→ Task brief: Produce an exact copy of the lines below, starting at the first and ending with the line containing "spectacles (violet) 750, 329".

→ Material for this exercise:
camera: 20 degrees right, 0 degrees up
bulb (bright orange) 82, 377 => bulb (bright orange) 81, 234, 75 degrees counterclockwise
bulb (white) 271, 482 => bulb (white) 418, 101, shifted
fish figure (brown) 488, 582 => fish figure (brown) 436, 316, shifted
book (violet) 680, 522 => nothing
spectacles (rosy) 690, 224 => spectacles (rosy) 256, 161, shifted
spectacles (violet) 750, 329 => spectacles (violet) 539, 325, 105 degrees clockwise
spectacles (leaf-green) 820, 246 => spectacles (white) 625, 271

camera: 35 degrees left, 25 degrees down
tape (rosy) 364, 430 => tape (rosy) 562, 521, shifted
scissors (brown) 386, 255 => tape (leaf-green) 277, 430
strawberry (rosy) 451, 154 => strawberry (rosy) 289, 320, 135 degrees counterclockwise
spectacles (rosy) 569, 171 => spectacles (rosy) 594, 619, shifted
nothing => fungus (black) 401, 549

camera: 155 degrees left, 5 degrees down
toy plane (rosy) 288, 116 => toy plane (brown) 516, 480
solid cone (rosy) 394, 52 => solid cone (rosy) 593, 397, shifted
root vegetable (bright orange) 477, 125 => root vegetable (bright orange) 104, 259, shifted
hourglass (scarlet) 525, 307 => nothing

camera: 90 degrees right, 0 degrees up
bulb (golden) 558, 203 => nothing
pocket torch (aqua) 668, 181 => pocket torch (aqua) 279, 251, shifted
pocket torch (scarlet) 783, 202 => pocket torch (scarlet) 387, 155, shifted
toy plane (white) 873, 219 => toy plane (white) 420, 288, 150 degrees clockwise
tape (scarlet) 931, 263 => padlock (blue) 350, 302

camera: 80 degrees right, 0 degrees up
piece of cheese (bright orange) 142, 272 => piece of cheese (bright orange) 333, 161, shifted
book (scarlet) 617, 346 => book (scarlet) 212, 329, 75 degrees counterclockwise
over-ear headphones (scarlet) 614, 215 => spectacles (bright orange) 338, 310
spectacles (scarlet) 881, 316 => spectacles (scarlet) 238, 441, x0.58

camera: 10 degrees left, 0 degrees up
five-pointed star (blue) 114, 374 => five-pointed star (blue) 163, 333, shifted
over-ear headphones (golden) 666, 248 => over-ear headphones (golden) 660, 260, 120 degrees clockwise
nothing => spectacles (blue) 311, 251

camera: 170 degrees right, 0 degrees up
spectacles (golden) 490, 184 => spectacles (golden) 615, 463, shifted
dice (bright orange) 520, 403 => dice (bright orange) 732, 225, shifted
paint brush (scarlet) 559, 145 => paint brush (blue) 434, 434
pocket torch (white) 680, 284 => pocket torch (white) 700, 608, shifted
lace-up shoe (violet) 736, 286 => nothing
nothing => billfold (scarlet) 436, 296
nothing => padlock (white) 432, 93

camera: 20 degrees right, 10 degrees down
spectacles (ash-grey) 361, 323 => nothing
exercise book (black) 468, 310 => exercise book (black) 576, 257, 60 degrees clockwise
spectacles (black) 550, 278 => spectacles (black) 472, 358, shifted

→ Solution:
camera: 20 degrees right, 0 degrees up
bulb (bright orange) 82, 377 => bulb (bright orange) 81, 234, 75 degrees counterclockwise
bulb (white) 271, 482 => bulb (white) 418, 101, shifted
fish figure (brown) 488, 582 => fish figure (brown) 436, 316, shifted
book (violet) 680, 522 => nothing
spectacles (rosy) 690, 224 => spectacles (rosy) 256, 161, shifted
spectacles (violet) 750, 329 => spectacles (violet) 539, 325, 105 degrees clockwise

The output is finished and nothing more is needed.